[MATERIAL SUPPLIED — start]
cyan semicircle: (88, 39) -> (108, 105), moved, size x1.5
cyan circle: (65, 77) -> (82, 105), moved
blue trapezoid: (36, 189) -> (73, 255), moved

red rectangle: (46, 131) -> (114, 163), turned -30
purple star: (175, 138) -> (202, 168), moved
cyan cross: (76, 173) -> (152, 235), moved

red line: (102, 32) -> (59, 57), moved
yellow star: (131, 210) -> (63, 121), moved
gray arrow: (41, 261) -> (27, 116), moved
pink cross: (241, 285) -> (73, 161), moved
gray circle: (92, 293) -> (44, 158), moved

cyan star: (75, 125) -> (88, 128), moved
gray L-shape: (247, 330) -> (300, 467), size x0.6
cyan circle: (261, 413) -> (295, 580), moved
[MATERIAL SUPPLIED — finish]
[MATERIAL SUPPLIED — start]
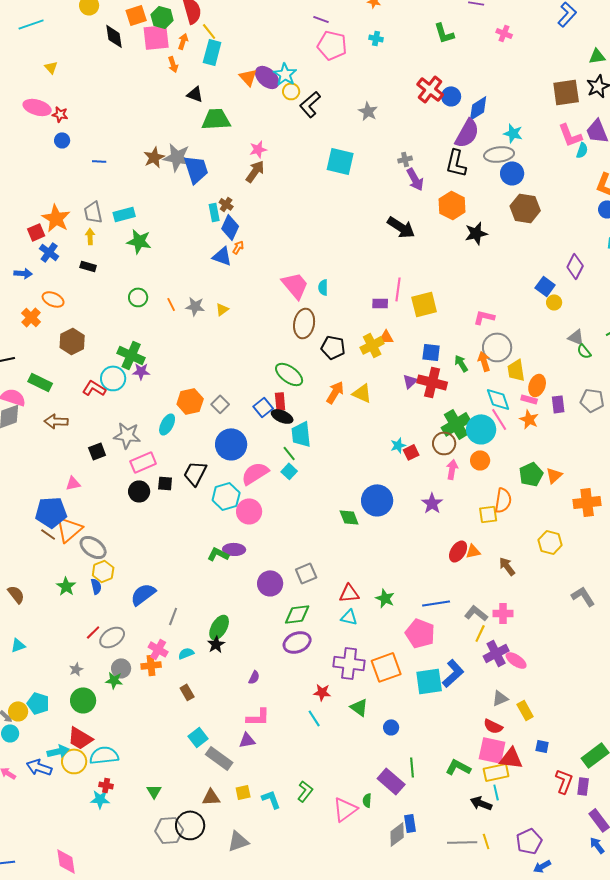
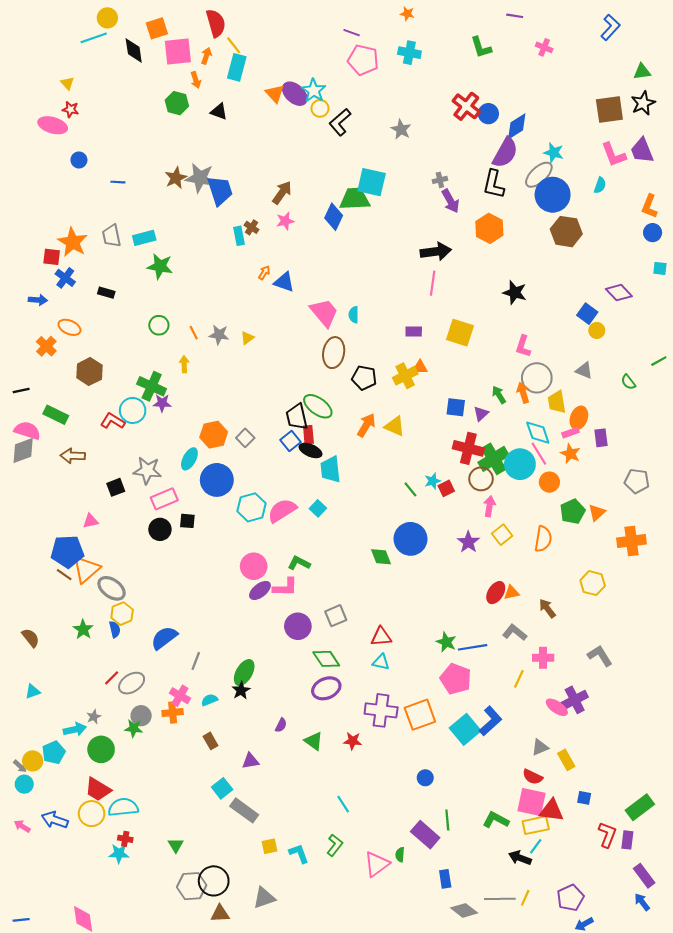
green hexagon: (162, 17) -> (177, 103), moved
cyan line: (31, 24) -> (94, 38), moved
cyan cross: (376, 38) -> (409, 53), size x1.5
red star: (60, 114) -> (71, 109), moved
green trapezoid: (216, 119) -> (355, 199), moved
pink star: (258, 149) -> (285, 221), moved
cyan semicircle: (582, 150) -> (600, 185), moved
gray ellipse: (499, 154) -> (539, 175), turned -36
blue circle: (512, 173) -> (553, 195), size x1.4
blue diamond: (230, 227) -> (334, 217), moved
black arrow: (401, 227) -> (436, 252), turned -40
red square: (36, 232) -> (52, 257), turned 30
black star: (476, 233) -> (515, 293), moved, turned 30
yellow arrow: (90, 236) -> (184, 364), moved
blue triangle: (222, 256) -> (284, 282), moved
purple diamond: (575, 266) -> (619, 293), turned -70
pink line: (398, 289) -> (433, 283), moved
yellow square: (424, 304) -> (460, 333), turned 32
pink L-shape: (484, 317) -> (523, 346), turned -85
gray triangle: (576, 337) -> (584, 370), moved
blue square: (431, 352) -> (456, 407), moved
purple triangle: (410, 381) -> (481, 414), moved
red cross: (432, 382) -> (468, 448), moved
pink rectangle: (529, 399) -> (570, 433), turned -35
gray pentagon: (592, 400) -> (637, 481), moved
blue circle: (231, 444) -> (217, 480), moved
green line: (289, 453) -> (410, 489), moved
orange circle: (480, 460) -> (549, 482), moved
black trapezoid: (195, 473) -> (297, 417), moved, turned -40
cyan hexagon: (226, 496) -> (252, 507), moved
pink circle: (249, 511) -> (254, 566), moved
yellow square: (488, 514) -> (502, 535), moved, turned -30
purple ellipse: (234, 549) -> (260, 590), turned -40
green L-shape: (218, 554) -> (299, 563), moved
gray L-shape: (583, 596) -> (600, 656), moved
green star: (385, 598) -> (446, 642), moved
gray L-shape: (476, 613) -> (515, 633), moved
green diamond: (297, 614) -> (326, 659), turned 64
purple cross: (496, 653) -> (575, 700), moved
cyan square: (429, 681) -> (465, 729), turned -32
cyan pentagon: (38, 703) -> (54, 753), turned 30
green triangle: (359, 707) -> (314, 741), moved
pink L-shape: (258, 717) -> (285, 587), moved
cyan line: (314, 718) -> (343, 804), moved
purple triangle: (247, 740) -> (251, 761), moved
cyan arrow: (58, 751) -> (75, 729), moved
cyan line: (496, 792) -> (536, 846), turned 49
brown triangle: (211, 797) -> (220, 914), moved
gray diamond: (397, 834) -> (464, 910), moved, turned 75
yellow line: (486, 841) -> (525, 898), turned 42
[MATERIAL SUPPLIED — finish]
[MATERIAL SUPPLIED — start]
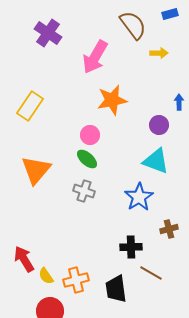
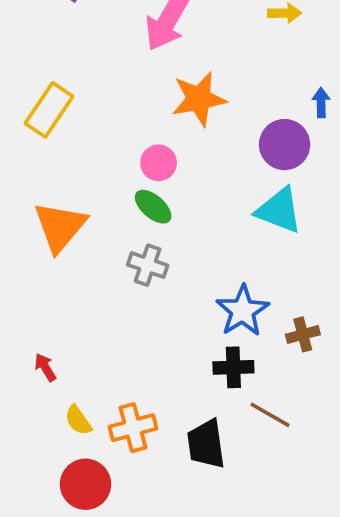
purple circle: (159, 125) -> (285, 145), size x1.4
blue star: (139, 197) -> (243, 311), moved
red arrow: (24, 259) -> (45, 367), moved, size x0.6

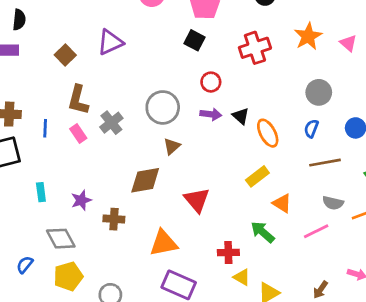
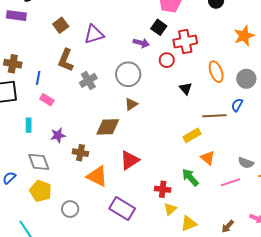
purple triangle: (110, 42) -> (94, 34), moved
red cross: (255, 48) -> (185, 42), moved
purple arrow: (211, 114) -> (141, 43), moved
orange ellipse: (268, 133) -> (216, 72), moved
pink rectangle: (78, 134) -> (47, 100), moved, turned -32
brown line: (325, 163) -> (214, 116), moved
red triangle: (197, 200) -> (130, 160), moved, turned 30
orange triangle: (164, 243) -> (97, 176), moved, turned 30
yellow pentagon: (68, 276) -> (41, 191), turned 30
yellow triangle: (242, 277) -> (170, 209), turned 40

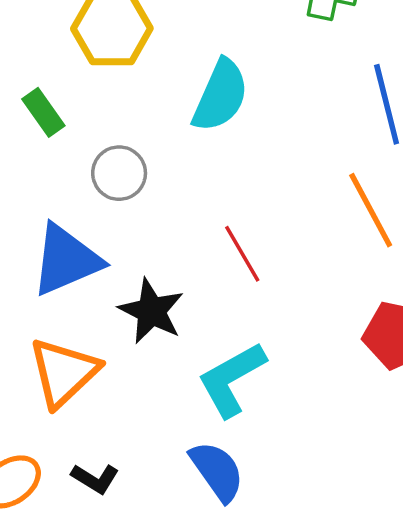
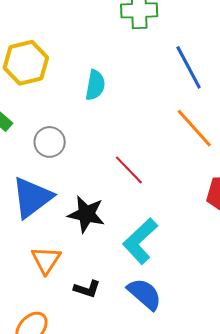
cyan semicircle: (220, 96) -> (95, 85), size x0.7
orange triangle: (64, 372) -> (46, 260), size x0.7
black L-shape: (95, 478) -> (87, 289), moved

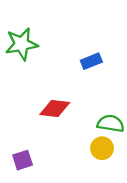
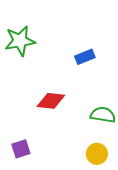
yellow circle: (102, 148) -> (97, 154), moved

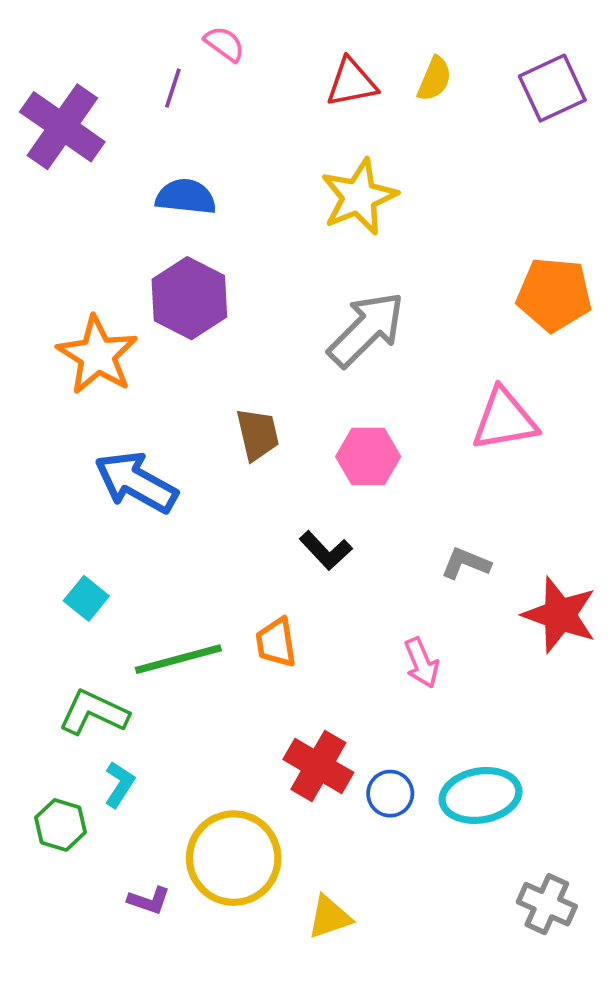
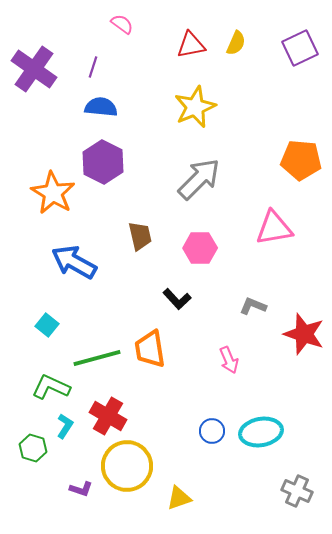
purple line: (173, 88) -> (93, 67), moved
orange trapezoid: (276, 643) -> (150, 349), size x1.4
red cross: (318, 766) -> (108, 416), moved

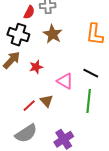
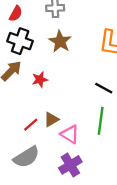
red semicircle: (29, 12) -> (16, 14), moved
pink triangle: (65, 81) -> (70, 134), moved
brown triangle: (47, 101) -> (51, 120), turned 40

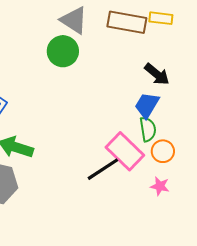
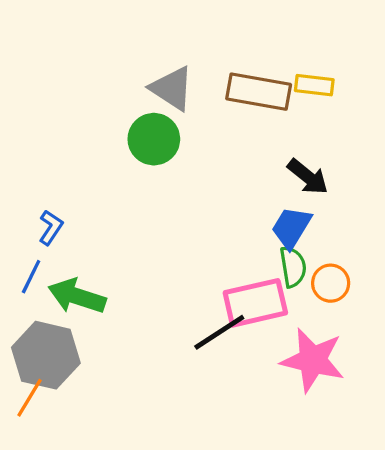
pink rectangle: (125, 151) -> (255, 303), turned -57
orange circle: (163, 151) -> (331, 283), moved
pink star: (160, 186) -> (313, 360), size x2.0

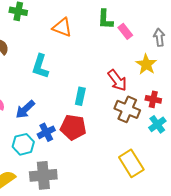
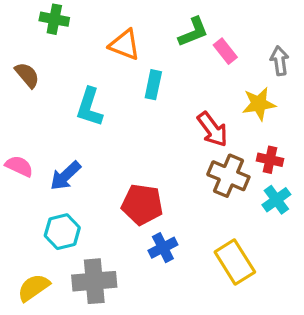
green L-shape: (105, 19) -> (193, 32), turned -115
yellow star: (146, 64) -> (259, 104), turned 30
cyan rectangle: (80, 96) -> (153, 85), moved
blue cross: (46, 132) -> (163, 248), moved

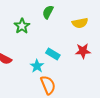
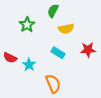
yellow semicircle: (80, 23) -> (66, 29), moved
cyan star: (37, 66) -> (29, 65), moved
[MATERIAL SUPPLIED — finish]
_EXERCISE INSTRUCTIONS_
Using the material above, transcribe exactly the lines from the line with "blue trapezoid: (36, 189) -> (73, 255), moved" to the line with "cyan circle: (261, 413) -> (295, 580), moved"; both count, and nothing else goes in.

_RESULT BELOW_
blue trapezoid: (36, 189) -> (73, 255), moved

red rectangle: (46, 131) -> (114, 163), turned -30
purple star: (175, 138) -> (202, 168), moved
cyan cross: (76, 173) -> (152, 235), moved

red line: (102, 32) -> (59, 57), moved
yellow star: (131, 210) -> (63, 121), moved
gray arrow: (41, 261) -> (27, 116), moved
pink cross: (241, 285) -> (73, 161), moved
gray circle: (92, 293) -> (44, 158), moved

cyan star: (75, 125) -> (88, 128), moved
gray L-shape: (247, 330) -> (300, 467), size x0.6
cyan circle: (261, 413) -> (295, 580), moved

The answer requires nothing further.